- Problem statement: Would you reproduce each of the records below precisely, with the pictures left out?

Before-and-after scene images

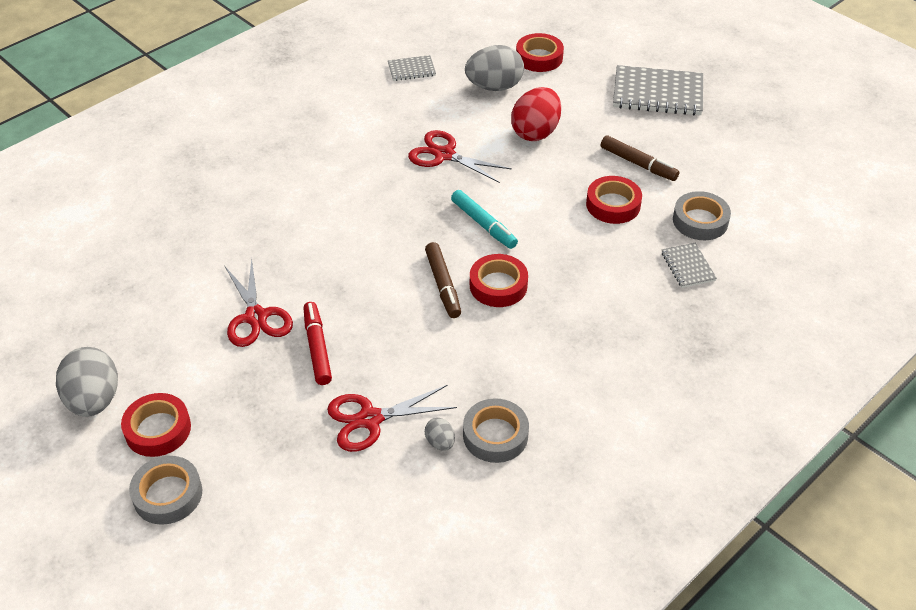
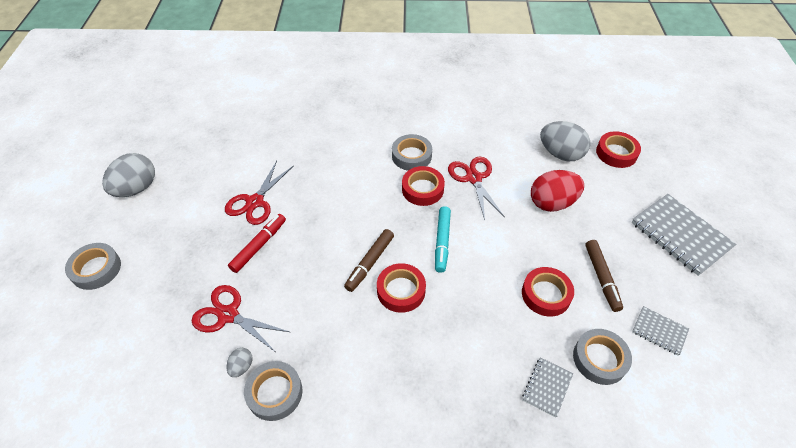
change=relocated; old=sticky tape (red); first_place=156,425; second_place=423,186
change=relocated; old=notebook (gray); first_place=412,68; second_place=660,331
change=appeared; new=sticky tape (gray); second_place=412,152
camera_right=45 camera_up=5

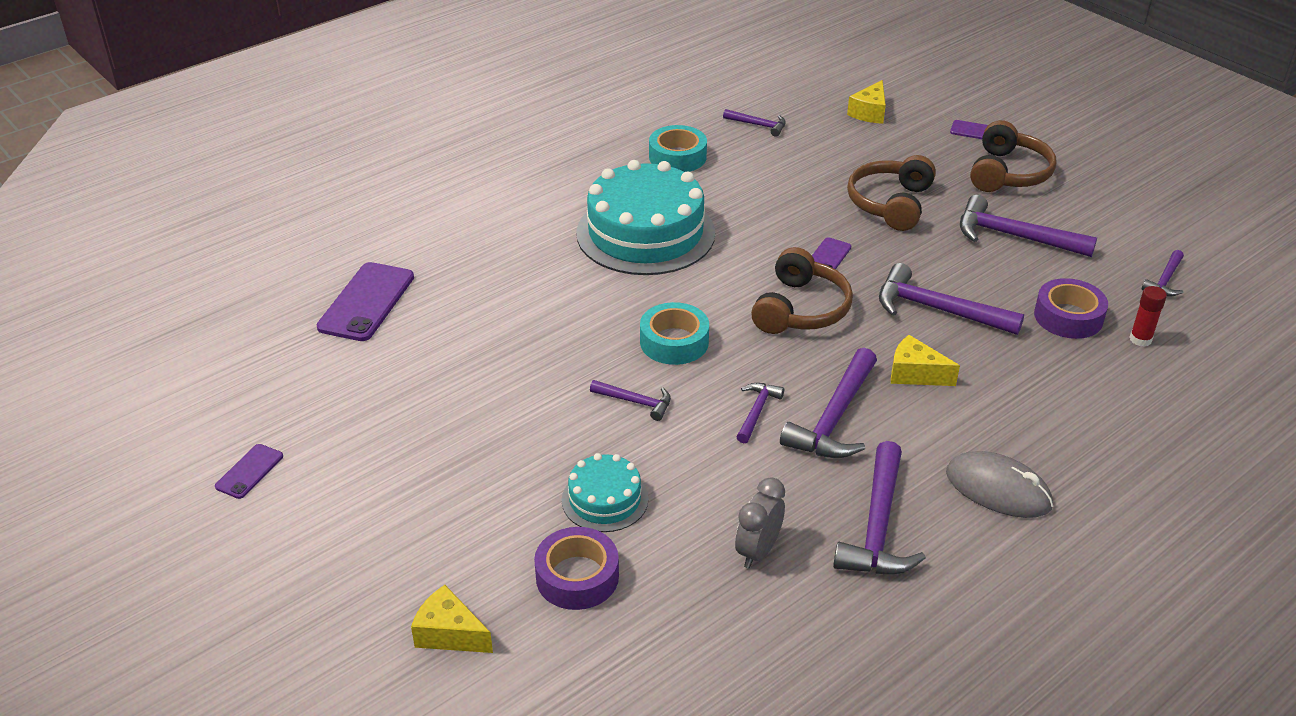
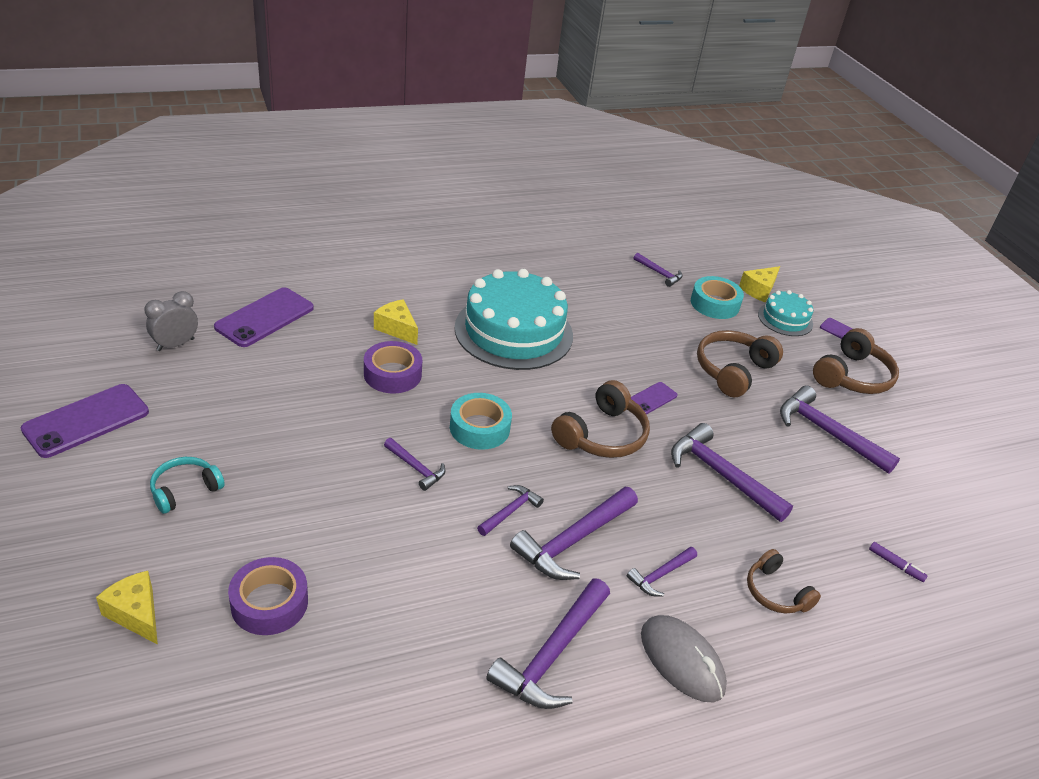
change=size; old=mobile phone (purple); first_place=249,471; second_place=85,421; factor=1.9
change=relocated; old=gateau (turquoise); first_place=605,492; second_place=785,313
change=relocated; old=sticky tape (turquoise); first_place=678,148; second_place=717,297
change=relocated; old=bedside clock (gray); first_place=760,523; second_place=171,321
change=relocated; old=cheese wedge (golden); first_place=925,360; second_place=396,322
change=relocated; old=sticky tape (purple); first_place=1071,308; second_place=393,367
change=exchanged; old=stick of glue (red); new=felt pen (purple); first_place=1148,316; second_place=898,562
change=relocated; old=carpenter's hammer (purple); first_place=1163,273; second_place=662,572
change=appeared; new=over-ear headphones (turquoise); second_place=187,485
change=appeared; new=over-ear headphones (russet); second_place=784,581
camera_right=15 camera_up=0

- Solution to the exercise:
change=relocated; old=sticky tape (red); first_place=156,425; second_place=423,186
change=relocated; old=notebook (gray); first_place=412,68; second_place=660,331
change=appeared; new=sticky tape (gray); second_place=412,152
camera_right=45 camera_up=5

change=size; old=mobile phone (purple); first_place=249,471; second_place=85,421; factor=1.9
change=relocated; old=gateau (turquoise); first_place=605,492; second_place=785,313
change=relocated; old=sticky tape (turquoise); first_place=678,148; second_place=717,297
change=relocated; old=bedside clock (gray); first_place=760,523; second_place=171,321
change=relocated; old=cheese wedge (golden); first_place=925,360; second_place=396,322
change=relocated; old=sticky tape (purple); first_place=1071,308; second_place=393,367
change=exchanged; old=stick of glue (red); new=felt pen (purple); first_place=1148,316; second_place=898,562
change=relocated; old=carpenter's hammer (purple); first_place=1163,273; second_place=662,572
change=appeared; new=over-ear headphones (turquoise); second_place=187,485
change=appeared; new=over-ear headphones (russet); second_place=784,581
camera_right=15 camera_up=0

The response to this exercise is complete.